*EXERCISE REQUIREMENTS*. Report how many lines in the entries below contain the string "textured", counting only case-sensitive matches. Give the number and nothing else.

*DATASET*.
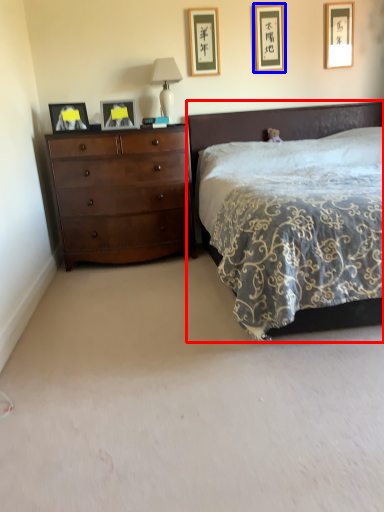
Question: Which object appears farthest to the camera in this image, bed (highlighted by a red box) or picture frame (highlighted by a blue box)?

Choices:
 (A) bed
 (B) picture frame

Answer: (B)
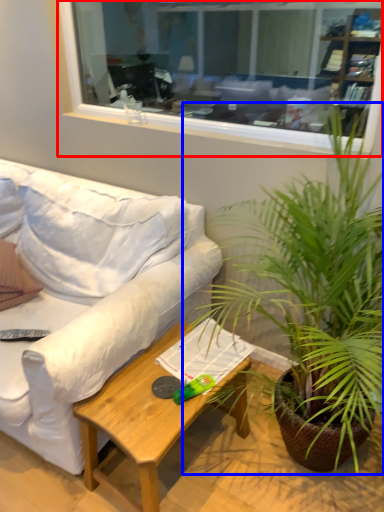
Question: Which of the following is the closest to the observer, window (highlighted by a red box) or houseplant (highlighted by a blue box)?

Choices:
 (A) window
 (B) houseplant

Answer: (B)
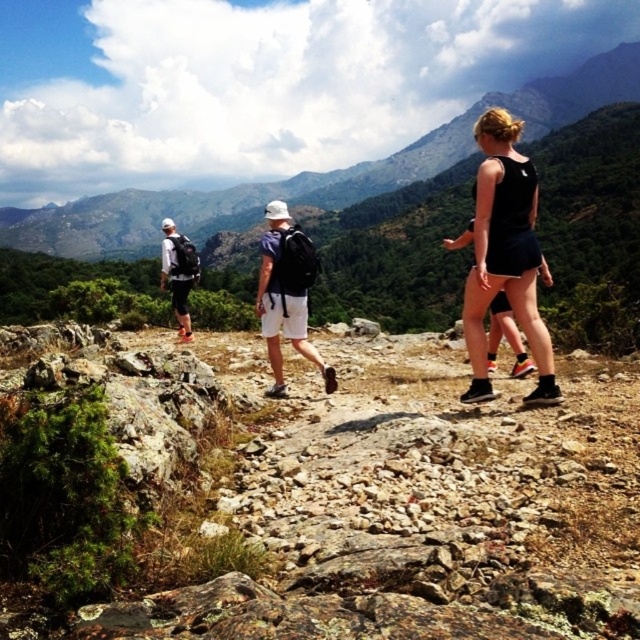
Who is more forward, (506, 241) or (163, 264)?

Point (506, 241) is in front.

Is matte black shorts at center shorter than matte black backpack at left?

Yes, matte black shorts at center is shorter than matte black backpack at left.

Where is `matte black shorts at center`? This screenshot has height=640, width=640. matte black shorts at center is located at coordinates (504, 256).

Between green grassy mountain at upper center and matte black shorts at center, which one appears on the right side from the viewer's perspective?

Positioned to the right is green grassy mountain at upper center.

From the picture: Measure the distance between green grassy mountain at upper center and matte black shorts at center.

green grassy mountain at upper center and matte black shorts at center are 764.54 feet apart from each other.

Image resolution: width=640 pixels, height=640 pixels. Find the location of `green grassy mountain at upper center`. green grassy mountain at upper center is located at coordinates (310, 173).

Where is `green grassy mountain at upper center`? green grassy mountain at upper center is located at coordinates (310, 173).

Looking at this image, who is shorter, black matte tank top at center or white matte backpack at center?

With less height is white matte backpack at center.

Can you confirm if black matte tank top at center is taller than white matte backpack at center?

Yes, black matte tank top at center is taller than white matte backpack at center.

Which is behind, point (488, 113) or point (300, 273)?

The point (300, 273) is more distant.

The image size is (640, 640). In order to click on black matte tank top at center in this screenshot , I will do `click(504, 253)`.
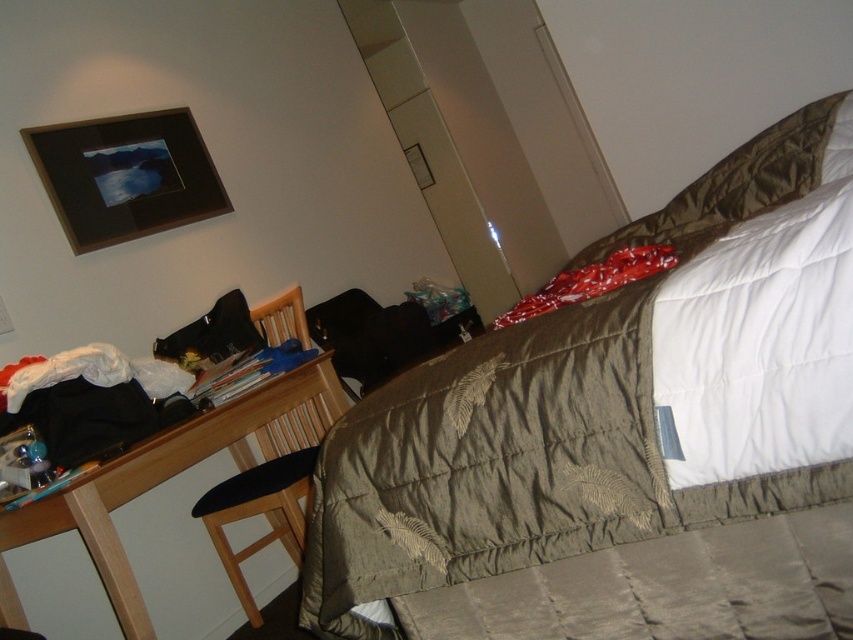
Between black wood picture frame at upper left and wooden chair at center, which one is positioned higher?

Positioned higher is black wood picture frame at upper left.

What are the coordinates of `black wood picture frame at upper left` in the screenshot? It's located at (125, 176).

Looking at this image, which of these two, textured olive green comforter at center or wooden chair at center, stands taller?

With more height is wooden chair at center.

Which is above, textured olive green comforter at center or wooden chair at center?

textured olive green comforter at center is above.

Is point (495, 440) closer to viewer compared to point (242, 484)?

Yes, it is.

You are a GUI agent. You are given a task and a screenshot of the screen. Output one action in this format:
    pyautogui.click(x=<x>, y=<y>)
    Task: Click on the textured olive green comforter at center
    This screenshot has width=853, height=640.
    Given the screenshot: What is the action you would take?
    pyautogui.click(x=625, y=438)

The height and width of the screenshot is (640, 853). Describe the element at coordinates (154, 486) in the screenshot. I see `wooden desk at lower left` at that location.

Measure the distance between wooden desk at lower left and camera.

wooden desk at lower left and camera are 1.58 meters apart.

Identify the location of wooden desk at lower left. (154, 486).

Find the location of a particular element. This screenshot has width=853, height=640. wooden desk at lower left is located at coordinates (154, 486).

*RESPONSE TO THE EXERCISE*. 4